| Your task |
The stretch wanted below opens at the line containing "new: purple_pugadugol" and closes at the line containing "new: blue_makalax". Please return it exactly, with no other lines.

***** Record excerpts

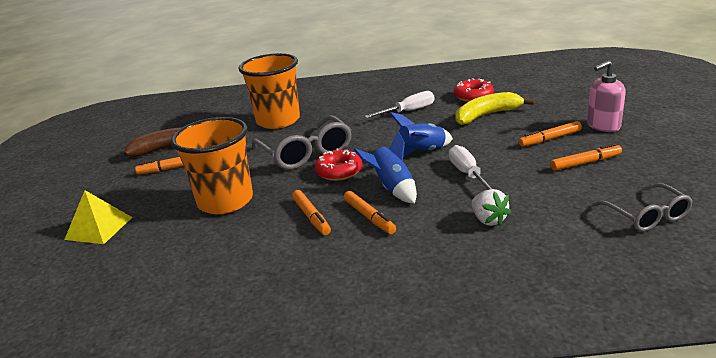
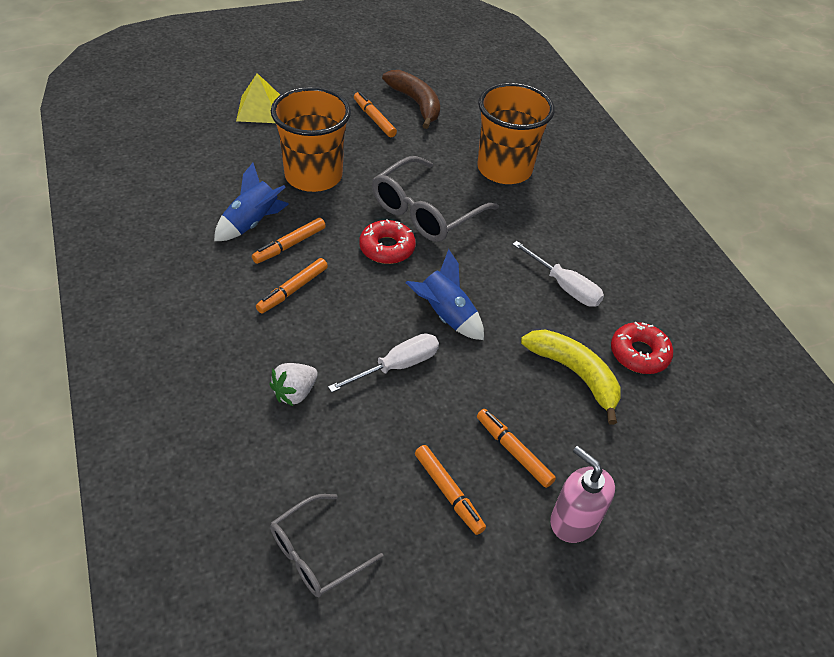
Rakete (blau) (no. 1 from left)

**********
***** Record excerpts

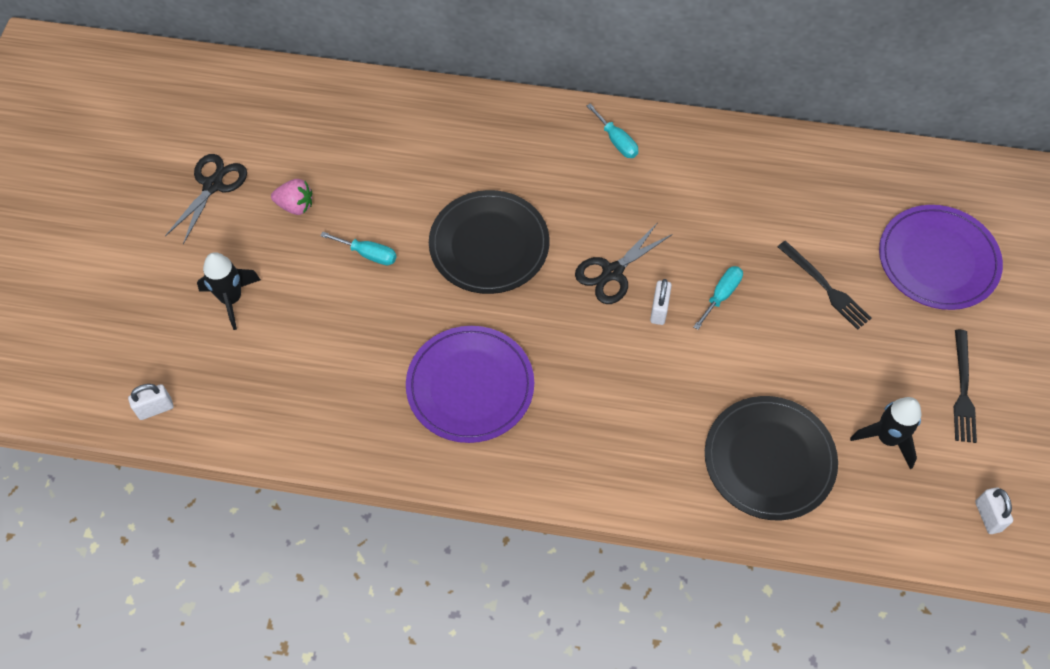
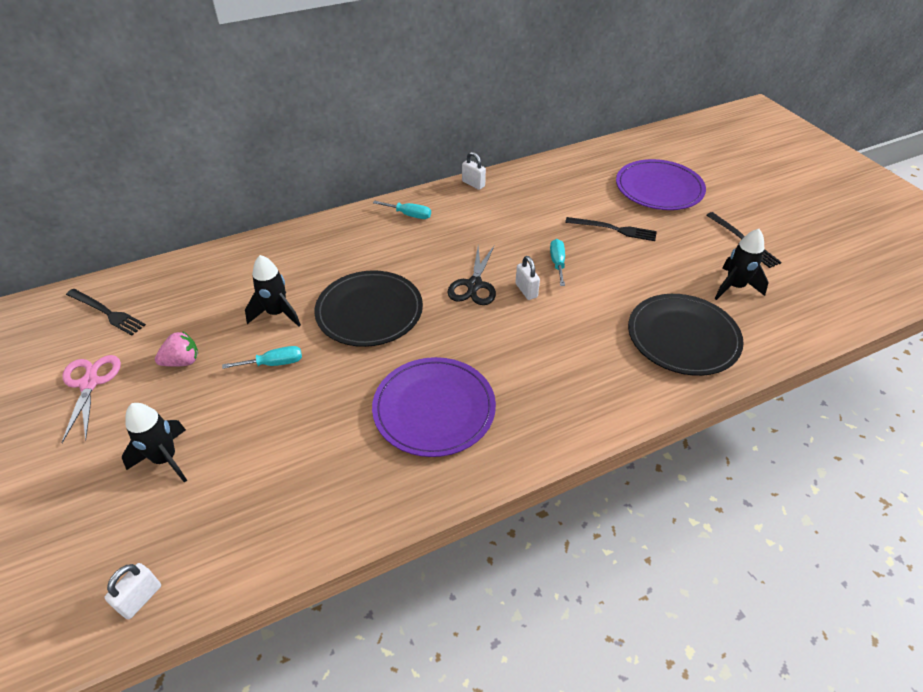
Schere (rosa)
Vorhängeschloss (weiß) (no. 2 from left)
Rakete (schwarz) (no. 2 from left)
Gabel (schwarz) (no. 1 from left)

**********
***** Record excerpts

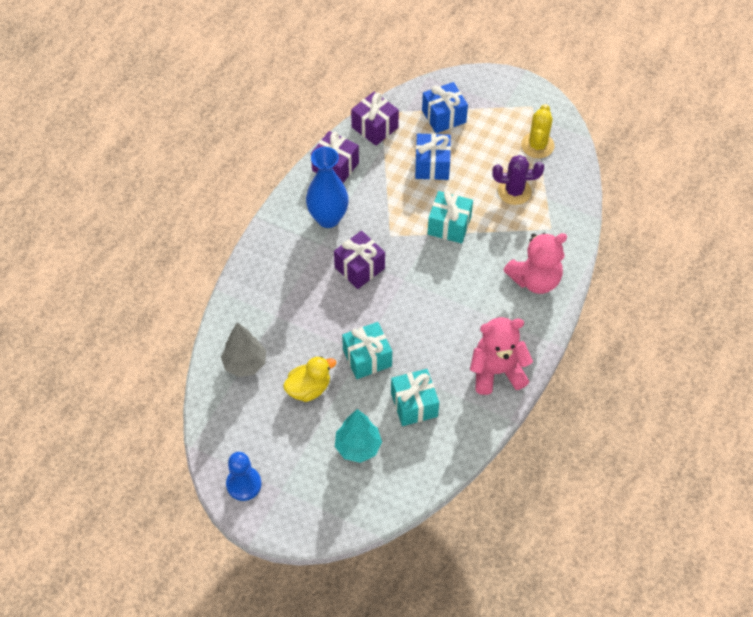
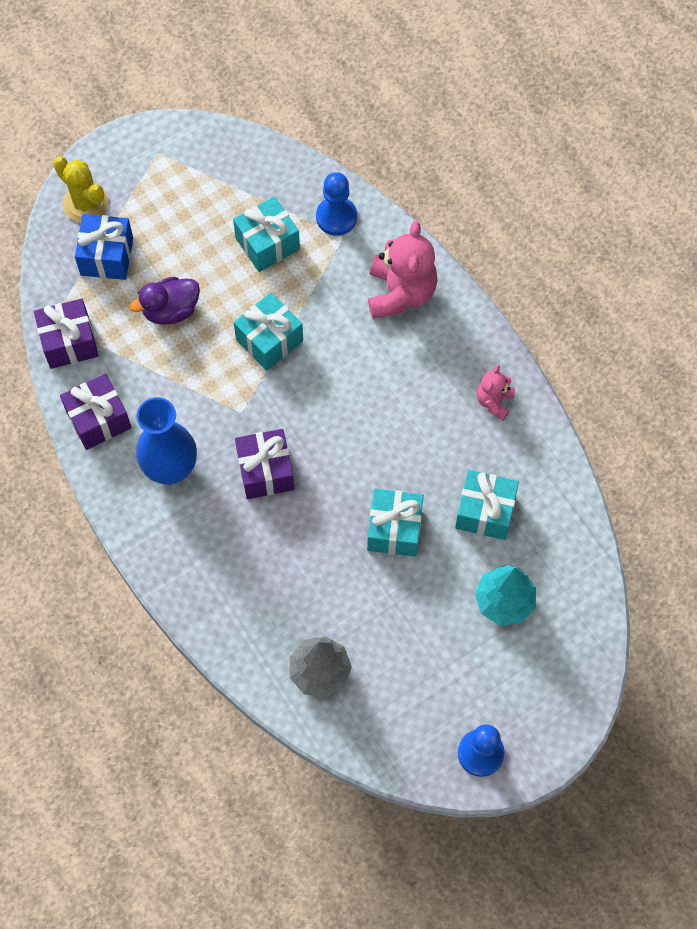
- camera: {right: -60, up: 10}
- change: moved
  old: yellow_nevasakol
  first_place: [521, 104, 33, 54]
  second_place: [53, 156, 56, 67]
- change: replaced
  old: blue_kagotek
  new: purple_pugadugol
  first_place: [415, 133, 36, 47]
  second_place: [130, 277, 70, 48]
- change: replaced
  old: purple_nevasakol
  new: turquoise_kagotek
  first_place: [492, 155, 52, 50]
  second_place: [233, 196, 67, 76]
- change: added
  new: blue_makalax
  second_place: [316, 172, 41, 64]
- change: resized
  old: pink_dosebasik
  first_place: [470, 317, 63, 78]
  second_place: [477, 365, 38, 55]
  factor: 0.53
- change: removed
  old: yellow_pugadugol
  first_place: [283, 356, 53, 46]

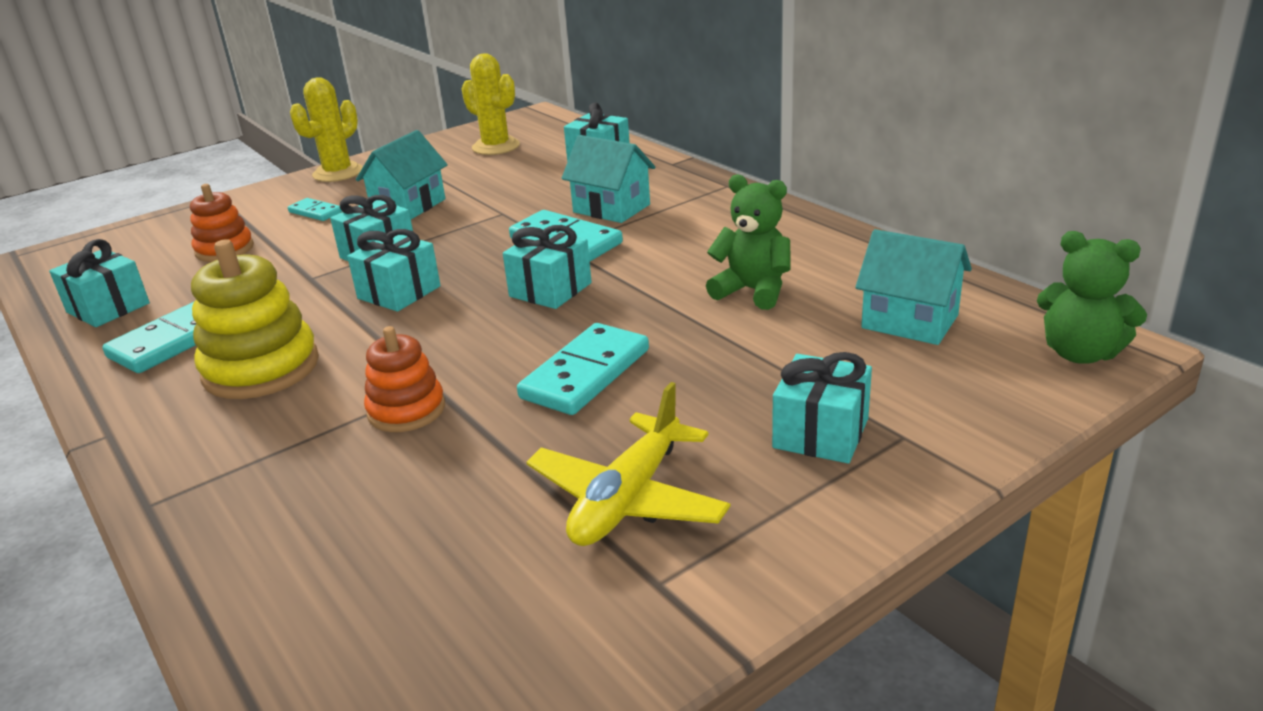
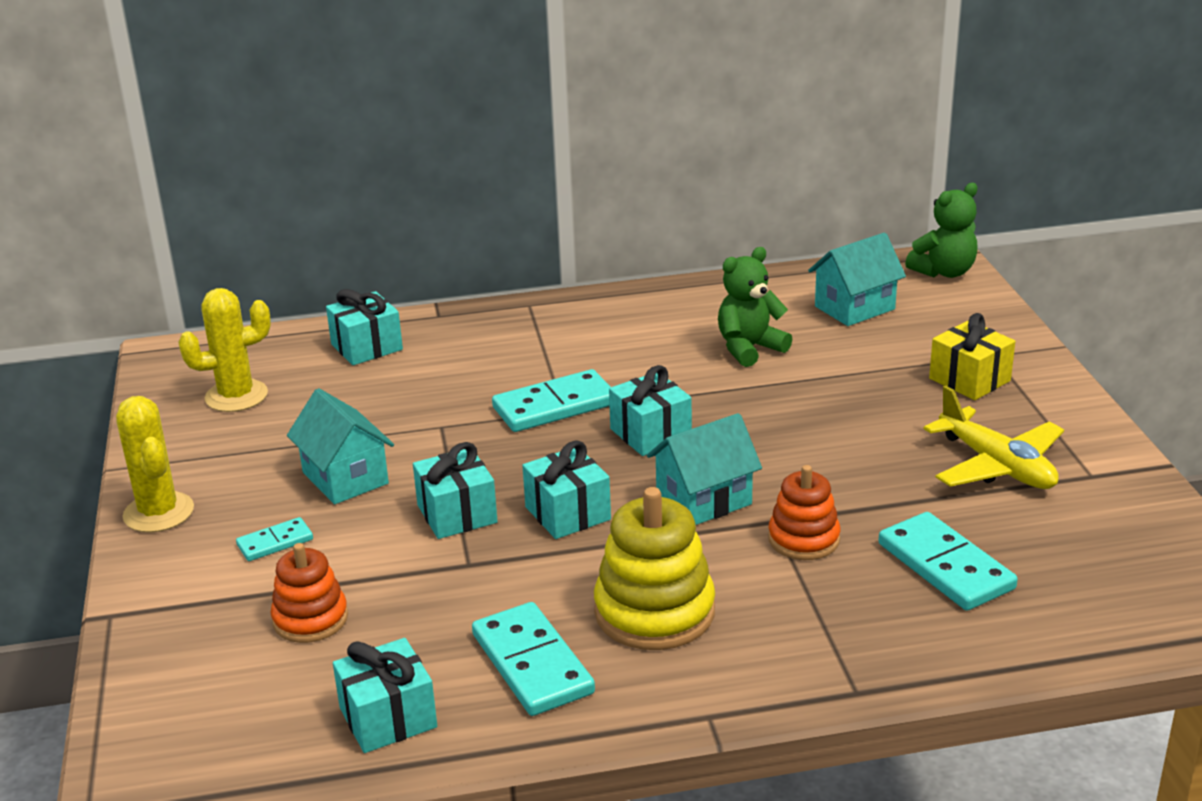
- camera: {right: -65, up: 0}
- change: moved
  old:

**********

| Output of the exercise |
  new: purple_pugadugol
  first_place: [415, 133, 36, 47]
  second_place: [130, 277, 70, 48]
- change: replaced
  old: purple_nevasakol
  new: turquoise_kagotek
  first_place: [492, 155, 52, 50]
  second_place: [233, 196, 67, 76]
- change: added
  new: blue_makalax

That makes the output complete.